▶ EXERCISE GOAL:
After locating the line that contains "black spray bottle (757,381)" in the material below, copy that line and each one following it, exactly, up to the last line. Pictures stay out.

▶ DATA PROVIDED:
-*-*-

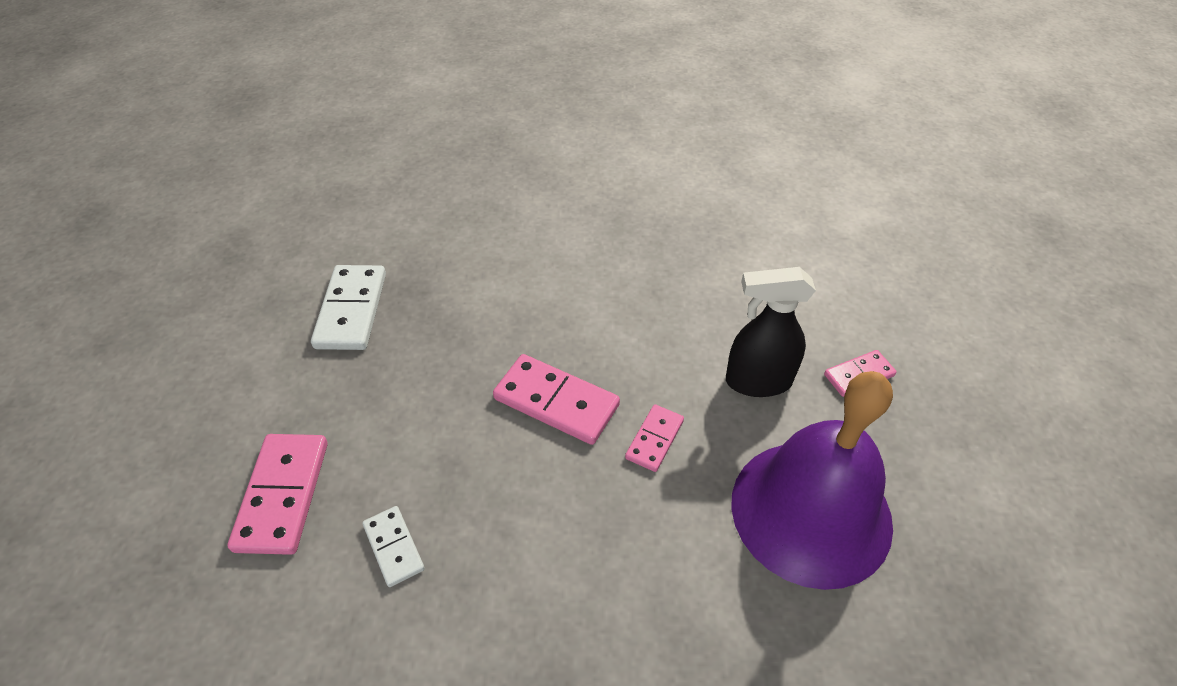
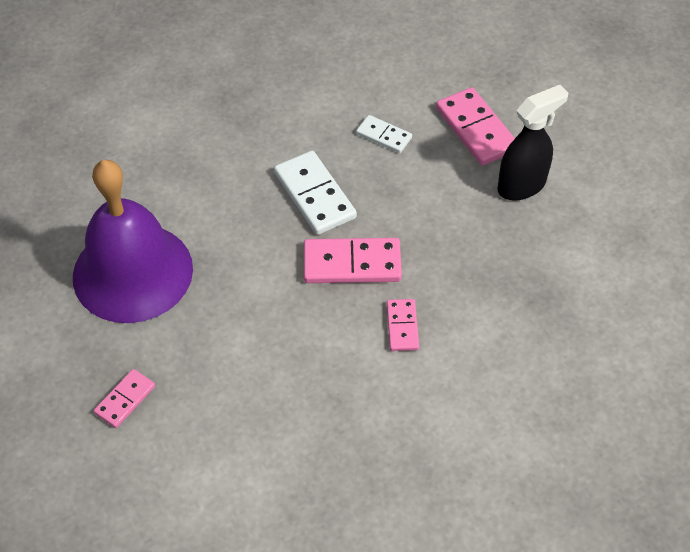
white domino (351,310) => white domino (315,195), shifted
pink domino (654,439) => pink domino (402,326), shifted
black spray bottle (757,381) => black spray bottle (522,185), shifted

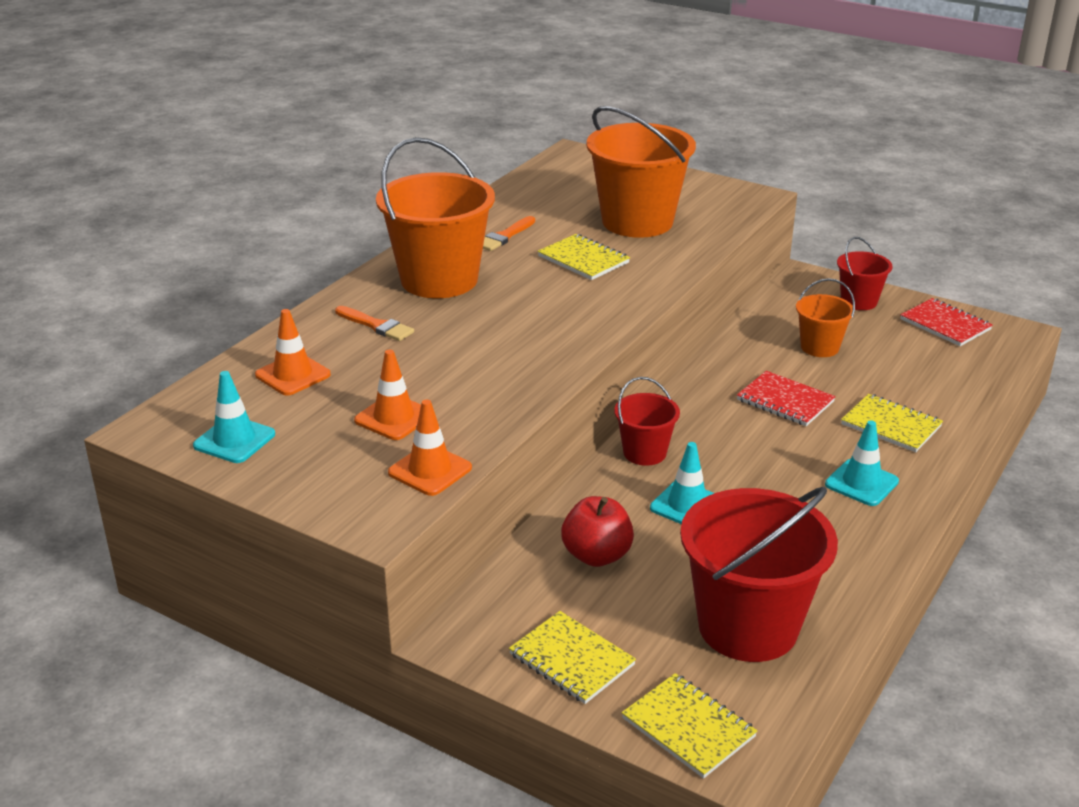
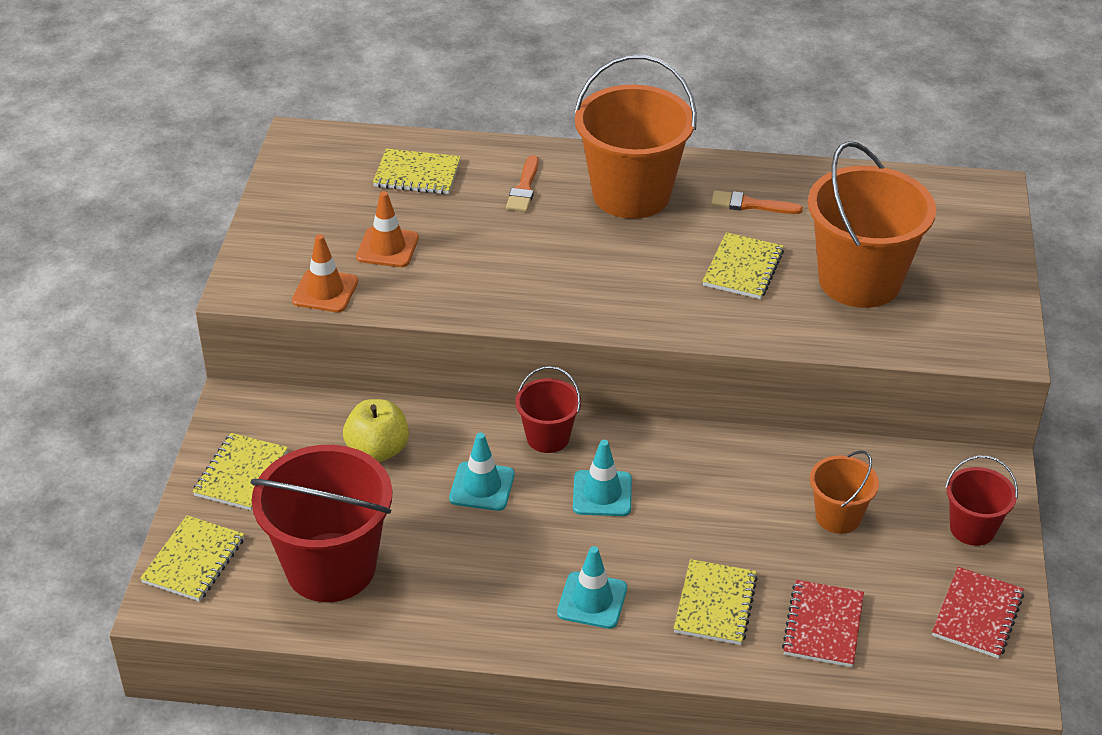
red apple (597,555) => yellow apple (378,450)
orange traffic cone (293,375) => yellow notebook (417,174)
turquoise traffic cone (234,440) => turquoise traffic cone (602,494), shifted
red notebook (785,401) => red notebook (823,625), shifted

-*-*-

▶ SOLUTION TO THE PROBLEM:
black spray bottle (757,381) => black spray bottle (522,185), shifted

red apple (597,555) => yellow apple (378,450)
orange traffic cone (293,375) => yellow notebook (417,174)
turquoise traffic cone (234,440) => turquoise traffic cone (602,494), shifted
red notebook (785,401) => red notebook (823,625), shifted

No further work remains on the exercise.